WHAT THE EXERCISE ASKS: Filter the data below, keeping only lines that contain "pear".

BEGIN

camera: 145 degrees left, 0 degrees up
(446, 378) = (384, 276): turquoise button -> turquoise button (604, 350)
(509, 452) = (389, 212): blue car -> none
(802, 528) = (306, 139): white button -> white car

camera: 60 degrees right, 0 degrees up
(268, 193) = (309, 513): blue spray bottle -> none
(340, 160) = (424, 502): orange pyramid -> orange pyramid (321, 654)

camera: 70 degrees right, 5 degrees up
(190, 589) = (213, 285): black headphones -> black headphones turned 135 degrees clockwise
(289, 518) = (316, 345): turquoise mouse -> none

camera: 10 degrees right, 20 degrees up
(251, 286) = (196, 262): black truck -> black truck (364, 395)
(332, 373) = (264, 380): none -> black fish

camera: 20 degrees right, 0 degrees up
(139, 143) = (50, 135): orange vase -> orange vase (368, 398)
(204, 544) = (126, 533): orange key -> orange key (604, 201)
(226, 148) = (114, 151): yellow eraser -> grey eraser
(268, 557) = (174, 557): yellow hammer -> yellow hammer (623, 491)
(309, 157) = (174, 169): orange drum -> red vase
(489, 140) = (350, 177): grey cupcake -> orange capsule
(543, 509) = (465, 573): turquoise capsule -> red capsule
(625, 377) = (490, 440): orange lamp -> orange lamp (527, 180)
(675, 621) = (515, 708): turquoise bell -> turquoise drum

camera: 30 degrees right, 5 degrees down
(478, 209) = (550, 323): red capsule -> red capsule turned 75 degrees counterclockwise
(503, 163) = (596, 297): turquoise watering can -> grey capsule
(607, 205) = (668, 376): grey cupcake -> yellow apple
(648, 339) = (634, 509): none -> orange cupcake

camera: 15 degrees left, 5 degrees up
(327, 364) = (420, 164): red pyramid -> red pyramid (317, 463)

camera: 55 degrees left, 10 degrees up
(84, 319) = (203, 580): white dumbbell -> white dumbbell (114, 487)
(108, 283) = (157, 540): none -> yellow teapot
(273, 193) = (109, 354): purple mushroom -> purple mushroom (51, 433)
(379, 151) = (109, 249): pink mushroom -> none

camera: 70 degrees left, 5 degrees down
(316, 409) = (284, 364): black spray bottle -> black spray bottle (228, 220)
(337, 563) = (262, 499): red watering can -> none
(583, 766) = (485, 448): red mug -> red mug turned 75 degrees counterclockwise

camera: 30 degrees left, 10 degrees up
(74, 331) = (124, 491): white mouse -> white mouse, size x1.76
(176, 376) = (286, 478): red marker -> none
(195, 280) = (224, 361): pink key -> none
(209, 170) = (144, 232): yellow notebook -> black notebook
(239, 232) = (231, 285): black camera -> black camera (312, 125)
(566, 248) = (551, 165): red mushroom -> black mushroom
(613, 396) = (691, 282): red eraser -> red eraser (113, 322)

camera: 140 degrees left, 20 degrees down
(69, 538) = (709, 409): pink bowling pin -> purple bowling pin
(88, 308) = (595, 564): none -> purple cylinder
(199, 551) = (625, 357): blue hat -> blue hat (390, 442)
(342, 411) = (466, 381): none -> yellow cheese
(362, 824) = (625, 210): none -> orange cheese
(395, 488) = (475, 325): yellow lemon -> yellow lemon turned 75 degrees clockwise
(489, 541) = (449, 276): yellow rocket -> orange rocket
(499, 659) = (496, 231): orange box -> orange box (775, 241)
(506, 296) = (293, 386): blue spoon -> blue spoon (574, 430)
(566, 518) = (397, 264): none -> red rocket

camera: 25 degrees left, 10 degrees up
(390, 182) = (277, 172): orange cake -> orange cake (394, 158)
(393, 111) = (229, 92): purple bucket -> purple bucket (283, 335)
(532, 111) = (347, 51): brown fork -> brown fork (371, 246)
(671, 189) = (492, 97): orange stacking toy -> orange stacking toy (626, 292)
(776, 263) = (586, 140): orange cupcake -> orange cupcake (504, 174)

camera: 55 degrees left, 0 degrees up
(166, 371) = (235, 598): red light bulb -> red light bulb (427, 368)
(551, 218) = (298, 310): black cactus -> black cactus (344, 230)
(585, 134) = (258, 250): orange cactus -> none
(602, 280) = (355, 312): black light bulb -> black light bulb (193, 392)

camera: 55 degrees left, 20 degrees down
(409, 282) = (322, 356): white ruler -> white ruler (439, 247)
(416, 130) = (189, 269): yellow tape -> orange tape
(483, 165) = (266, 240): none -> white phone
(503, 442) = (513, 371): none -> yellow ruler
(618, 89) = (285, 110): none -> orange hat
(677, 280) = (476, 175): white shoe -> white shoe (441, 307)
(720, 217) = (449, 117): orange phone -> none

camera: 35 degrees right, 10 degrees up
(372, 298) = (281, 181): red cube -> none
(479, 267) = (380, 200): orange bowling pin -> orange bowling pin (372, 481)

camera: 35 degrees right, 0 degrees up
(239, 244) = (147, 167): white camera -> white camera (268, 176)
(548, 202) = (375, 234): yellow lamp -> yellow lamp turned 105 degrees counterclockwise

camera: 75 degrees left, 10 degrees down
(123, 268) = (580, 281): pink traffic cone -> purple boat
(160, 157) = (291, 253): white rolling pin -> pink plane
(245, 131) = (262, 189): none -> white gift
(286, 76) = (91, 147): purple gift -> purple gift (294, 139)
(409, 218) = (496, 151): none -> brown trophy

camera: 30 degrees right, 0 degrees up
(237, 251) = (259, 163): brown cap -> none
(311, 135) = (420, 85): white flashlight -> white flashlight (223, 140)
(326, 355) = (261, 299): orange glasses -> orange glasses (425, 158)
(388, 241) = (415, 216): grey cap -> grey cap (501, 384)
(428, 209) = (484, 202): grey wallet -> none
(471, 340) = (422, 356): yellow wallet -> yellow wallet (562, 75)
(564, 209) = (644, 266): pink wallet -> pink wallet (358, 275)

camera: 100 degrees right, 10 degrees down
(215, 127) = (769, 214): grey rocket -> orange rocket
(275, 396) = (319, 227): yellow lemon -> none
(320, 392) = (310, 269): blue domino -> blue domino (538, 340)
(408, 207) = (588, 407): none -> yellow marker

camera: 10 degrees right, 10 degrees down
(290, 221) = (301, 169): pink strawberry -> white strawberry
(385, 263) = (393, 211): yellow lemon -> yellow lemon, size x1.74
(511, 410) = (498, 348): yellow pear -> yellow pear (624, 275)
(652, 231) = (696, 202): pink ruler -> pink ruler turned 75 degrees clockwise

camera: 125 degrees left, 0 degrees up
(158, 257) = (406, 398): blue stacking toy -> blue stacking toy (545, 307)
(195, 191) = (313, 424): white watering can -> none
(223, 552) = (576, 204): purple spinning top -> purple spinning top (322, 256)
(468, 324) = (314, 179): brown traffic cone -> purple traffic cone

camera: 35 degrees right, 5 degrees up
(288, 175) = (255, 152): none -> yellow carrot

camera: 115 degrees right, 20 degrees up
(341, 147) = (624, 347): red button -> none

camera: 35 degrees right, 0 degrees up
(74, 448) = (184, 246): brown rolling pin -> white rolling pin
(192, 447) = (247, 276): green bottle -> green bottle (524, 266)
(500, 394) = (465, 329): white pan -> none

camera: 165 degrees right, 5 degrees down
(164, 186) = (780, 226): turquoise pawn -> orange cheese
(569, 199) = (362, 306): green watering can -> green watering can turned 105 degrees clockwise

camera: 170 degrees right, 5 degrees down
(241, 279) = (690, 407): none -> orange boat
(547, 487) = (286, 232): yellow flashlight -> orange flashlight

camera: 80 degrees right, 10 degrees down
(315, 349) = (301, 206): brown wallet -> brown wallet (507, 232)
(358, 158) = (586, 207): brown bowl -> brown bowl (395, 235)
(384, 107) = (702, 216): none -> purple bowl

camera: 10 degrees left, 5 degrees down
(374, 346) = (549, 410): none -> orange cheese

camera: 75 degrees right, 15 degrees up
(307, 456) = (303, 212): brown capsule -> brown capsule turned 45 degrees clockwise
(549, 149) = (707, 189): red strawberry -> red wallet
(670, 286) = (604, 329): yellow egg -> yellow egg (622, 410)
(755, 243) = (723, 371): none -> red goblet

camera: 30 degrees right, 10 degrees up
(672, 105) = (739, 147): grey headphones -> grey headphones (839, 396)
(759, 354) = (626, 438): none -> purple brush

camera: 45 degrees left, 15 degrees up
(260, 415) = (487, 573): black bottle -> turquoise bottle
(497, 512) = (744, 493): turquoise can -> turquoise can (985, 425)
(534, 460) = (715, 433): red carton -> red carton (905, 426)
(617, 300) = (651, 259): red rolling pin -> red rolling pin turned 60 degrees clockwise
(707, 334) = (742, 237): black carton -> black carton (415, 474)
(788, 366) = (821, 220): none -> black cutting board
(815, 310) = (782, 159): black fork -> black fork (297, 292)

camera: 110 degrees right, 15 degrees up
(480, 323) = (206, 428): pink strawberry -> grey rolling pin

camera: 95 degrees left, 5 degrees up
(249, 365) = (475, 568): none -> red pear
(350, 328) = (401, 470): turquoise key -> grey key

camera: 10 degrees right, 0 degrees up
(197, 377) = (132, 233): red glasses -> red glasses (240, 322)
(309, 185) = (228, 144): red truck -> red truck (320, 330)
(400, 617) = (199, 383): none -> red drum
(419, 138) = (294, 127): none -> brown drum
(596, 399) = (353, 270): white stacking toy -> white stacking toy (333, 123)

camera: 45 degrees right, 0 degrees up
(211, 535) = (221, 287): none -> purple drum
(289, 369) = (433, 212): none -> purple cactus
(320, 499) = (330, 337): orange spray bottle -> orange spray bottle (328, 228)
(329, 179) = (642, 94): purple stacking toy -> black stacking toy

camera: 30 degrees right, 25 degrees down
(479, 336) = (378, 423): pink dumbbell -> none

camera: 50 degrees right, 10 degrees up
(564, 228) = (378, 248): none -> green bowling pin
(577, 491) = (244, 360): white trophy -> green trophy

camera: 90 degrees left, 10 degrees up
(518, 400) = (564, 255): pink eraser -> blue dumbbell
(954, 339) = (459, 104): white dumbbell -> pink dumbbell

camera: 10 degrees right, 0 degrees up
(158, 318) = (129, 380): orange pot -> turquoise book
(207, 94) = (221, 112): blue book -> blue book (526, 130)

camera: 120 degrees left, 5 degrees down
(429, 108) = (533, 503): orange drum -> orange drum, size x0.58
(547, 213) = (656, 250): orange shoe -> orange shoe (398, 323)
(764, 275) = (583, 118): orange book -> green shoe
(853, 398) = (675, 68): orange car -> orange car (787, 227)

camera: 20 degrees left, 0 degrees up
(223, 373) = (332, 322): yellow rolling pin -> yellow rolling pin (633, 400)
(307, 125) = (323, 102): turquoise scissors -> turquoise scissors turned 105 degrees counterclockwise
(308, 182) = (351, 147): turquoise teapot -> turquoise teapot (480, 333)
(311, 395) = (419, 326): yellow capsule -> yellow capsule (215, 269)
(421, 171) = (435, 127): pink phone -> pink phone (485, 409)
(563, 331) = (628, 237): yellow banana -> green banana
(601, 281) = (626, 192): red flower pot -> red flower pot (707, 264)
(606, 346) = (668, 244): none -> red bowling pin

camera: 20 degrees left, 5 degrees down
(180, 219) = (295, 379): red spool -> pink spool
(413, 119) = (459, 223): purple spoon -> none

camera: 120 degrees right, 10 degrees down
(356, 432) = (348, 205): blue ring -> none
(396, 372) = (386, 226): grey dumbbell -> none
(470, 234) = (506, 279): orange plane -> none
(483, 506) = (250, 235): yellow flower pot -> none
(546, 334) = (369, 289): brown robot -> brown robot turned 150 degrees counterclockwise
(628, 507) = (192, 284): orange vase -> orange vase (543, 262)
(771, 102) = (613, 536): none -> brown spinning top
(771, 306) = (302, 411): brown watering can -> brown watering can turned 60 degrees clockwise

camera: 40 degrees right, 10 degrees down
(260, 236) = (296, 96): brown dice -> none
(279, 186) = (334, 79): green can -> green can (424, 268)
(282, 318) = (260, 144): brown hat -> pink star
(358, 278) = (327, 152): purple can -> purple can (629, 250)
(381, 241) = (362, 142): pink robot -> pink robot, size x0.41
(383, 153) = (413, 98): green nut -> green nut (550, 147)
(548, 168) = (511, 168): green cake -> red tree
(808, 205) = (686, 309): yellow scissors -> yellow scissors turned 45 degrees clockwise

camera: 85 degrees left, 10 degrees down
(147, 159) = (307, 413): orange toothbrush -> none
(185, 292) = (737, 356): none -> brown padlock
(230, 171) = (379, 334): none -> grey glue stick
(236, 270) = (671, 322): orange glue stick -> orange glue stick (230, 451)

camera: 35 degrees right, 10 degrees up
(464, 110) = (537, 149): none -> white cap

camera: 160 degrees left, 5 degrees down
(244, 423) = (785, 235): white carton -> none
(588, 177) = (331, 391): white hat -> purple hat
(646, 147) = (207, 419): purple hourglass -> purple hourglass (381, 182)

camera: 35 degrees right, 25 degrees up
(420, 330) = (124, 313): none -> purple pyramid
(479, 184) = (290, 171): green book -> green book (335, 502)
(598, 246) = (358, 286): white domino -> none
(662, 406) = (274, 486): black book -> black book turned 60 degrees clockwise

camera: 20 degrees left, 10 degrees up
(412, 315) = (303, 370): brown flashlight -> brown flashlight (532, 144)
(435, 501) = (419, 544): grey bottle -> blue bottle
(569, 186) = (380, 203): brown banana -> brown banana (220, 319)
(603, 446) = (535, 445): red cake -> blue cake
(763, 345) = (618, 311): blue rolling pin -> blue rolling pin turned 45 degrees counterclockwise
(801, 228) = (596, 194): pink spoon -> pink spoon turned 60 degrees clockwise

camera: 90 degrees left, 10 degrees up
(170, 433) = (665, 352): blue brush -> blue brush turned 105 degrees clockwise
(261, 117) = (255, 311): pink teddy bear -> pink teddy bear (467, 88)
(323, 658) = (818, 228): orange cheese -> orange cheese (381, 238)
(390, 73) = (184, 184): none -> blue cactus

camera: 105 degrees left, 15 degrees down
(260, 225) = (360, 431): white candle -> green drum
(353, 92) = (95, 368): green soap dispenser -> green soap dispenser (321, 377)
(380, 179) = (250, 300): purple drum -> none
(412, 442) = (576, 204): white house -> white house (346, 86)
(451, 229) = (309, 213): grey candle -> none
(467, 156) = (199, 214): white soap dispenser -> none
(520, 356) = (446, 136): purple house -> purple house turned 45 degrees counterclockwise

END

SOLUTION TO THIS EXERCISE:
(511, 410) = (498, 348): yellow pear -> yellow pear (624, 275)
(249, 365) = (475, 568): none -> red pear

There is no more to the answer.